» **Your instructions**
Please say how many lines in the records below contain the word "none", giving the number alone.

::::::::::

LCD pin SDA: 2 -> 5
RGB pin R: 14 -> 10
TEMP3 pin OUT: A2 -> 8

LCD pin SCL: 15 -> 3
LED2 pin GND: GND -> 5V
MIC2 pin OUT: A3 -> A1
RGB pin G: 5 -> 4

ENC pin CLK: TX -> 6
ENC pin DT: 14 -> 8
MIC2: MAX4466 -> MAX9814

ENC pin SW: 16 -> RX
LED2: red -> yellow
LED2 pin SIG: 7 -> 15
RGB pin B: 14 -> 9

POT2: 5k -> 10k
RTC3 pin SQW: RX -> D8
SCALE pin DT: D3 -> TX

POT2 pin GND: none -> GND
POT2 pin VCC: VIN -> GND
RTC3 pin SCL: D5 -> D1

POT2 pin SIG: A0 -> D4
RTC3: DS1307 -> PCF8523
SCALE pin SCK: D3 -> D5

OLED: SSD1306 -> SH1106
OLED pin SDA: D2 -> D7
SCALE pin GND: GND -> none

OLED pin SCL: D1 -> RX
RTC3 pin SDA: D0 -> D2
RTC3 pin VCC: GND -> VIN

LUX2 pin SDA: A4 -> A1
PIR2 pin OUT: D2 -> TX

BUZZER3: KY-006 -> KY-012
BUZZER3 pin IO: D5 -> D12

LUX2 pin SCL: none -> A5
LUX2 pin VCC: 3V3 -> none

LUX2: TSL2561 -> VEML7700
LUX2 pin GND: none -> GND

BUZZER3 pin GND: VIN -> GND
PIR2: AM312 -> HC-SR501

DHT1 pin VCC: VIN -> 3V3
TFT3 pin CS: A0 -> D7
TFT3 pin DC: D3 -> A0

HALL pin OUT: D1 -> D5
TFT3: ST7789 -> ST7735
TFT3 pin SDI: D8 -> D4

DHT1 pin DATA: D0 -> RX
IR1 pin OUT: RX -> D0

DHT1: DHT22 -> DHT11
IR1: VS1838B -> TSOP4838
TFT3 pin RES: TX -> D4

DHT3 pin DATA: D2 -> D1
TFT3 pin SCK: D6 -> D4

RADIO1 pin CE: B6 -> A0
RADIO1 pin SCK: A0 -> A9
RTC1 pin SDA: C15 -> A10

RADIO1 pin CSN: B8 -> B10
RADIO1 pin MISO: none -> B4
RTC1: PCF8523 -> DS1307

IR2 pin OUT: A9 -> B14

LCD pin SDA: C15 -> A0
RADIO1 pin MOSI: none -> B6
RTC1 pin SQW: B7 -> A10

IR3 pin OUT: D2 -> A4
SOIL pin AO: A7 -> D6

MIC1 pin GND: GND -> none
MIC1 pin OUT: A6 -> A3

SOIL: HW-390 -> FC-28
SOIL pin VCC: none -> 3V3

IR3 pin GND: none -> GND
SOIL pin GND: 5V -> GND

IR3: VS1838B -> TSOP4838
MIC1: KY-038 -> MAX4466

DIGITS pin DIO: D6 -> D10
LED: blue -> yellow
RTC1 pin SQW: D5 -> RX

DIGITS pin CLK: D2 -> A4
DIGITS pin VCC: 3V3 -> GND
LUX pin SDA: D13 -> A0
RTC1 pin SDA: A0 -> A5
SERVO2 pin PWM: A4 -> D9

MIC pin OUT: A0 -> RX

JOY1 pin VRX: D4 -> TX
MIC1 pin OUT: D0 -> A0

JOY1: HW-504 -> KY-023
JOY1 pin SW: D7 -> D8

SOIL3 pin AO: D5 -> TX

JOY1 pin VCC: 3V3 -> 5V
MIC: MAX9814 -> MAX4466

::::::::::

» **Response box**
10